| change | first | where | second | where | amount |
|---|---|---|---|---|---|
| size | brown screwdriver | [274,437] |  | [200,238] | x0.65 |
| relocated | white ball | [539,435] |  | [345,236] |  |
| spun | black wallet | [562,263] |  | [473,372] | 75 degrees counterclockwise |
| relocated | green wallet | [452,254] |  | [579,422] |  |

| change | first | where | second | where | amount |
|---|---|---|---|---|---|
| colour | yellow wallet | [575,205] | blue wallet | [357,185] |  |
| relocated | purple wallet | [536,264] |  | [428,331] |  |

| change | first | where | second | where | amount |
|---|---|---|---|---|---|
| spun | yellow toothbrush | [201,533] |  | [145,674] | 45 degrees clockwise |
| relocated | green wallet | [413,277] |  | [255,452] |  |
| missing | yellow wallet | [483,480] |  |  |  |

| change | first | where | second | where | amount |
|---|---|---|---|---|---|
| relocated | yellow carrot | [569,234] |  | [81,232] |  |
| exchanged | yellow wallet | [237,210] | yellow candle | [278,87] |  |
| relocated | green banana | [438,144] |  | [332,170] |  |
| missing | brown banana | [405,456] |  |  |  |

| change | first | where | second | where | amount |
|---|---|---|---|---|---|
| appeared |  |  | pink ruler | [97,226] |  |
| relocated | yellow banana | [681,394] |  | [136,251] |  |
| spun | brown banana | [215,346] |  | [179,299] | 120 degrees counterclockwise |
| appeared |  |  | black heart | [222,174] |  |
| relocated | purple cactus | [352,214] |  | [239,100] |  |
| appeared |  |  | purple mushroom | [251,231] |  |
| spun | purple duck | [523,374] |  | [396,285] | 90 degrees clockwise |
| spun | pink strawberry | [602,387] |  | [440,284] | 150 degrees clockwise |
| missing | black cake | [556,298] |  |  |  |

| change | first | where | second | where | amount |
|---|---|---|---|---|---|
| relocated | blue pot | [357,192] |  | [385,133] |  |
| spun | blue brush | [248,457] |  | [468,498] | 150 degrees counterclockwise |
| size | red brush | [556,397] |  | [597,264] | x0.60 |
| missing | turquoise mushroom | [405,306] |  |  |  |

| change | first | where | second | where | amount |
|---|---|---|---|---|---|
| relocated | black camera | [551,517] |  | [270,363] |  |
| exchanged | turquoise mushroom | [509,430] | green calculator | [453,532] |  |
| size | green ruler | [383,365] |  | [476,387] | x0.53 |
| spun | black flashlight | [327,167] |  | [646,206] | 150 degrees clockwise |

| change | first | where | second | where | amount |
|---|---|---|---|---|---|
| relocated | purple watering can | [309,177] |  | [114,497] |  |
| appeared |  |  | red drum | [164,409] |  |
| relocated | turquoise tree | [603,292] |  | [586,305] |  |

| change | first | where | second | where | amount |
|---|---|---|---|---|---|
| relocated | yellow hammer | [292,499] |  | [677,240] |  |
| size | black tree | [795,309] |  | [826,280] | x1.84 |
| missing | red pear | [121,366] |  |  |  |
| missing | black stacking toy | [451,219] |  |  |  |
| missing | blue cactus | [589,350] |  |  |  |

◇ ◇ ◇ ◇ ◇

## Action item
Reply with the complete data above, every character as it stands.

## Solution
| change | first | where | second | where | amount |
|---|---|---|---|---|---|
| size | brown screwdriver | [274,437] |  | [200,238] | x0.65 |
| relocated | white ball | [539,435] |  | [345,236] |  |
| spun | black wallet | [562,263] |  | [473,372] | 75 degrees counterclockwise |
| relocated | green wallet | [452,254] |  | [579,422] |  |

| change | first | where | second | where | amount |
|---|---|---|---|---|---|
| colour | yellow wallet | [575,205] | blue wallet | [357,185] |  |
| relocated | purple wallet | [536,264] |  | [428,331] |  |

| change | first | where | second | where | amount |
|---|---|---|---|---|---|
| spun | yellow toothbrush | [201,533] |  | [145,674] | 45 degrees clockwise |
| relocated | green wallet | [413,277] |  | [255,452] |  |
| missing | yellow wallet | [483,480] |  |  |  |

| change | first | where | second | where | amount |
|---|---|---|---|---|---|
| relocated | yellow carrot | [569,234] |  | [81,232] |  |
| exchanged | yellow wallet | [237,210] | yellow candle | [278,87] |  |
| relocated | green banana | [438,144] |  | [332,170] |  |
| missing | brown banana | [405,456] |  |  |  |

| change | first | where | second | where | amount |
|---|---|---|---|---|---|
| appeared |  |  | pink ruler | [97,226] |  |
| relocated | yellow banana | [681,394] |  | [136,251] |  |
| spun | brown banana | [215,346] |  | [179,299] | 120 degrees counterclockwise |
| appeared |  |  | black heart | [222,174] |  |
| relocated | purple cactus | [352,214] |  | [239,100] |  |
| appeared |  |  | purple mushroom | [251,231] |  |
| spun | purple duck | [523,374] |  | [396,285] | 90 degrees clockwise |
| spun | pink strawberry | [602,387] |  | [440,284] | 150 degrees clockwise |
| missing | black cake | [556,298] |  |  |  |

| change | first | where | second | where | amount |
|---|---|---|---|---|---|
| relocated | blue pot | [357,192] |  | [385,133] |  |
| spun | blue brush | [248,457] |  | [468,498] | 150 degrees counterclockwise |
| size | red brush | [556,397] |  | [597,264] | x0.60 |
| missing | turquoise mushroom | [405,306] |  |  |  |

| change | first | where | second | where | amount |
|---|---|---|---|---|---|
| relocated | black camera | [551,517] |  | [270,363] |  |
| exchanged | turquoise mushroom | [509,430] | green calculator | [453,532] |  |
| size | green ruler | [383,365] |  | [476,387] | x0.53 |
| spun | black flashlight | [327,167] |  | [646,206] | 150 degrees clockwise |

| change | first | where | second | where | amount |
|---|---|---|---|---|---|
| relocated | purple watering can | [309,177] |  | [114,497] |  |
| appeared |  |  | red drum | [164,409] |  |
| relocated | turquoise tree | [603,292] |  | [586,305] |  |

| change | first | where | second | where | amount |
|---|---|---|---|---|---|
| relocated | yellow hammer | [292,499] |  | [677,240] |  |
| size | black tree | [795,309] |  | [826,280] | x1.84 |
| missing | red pear | [121,366] |  |  |  |
| missing | black stacking toy | [451,219] |  |  |  |
| missing | blue cactus | [589,350] |  |  |  |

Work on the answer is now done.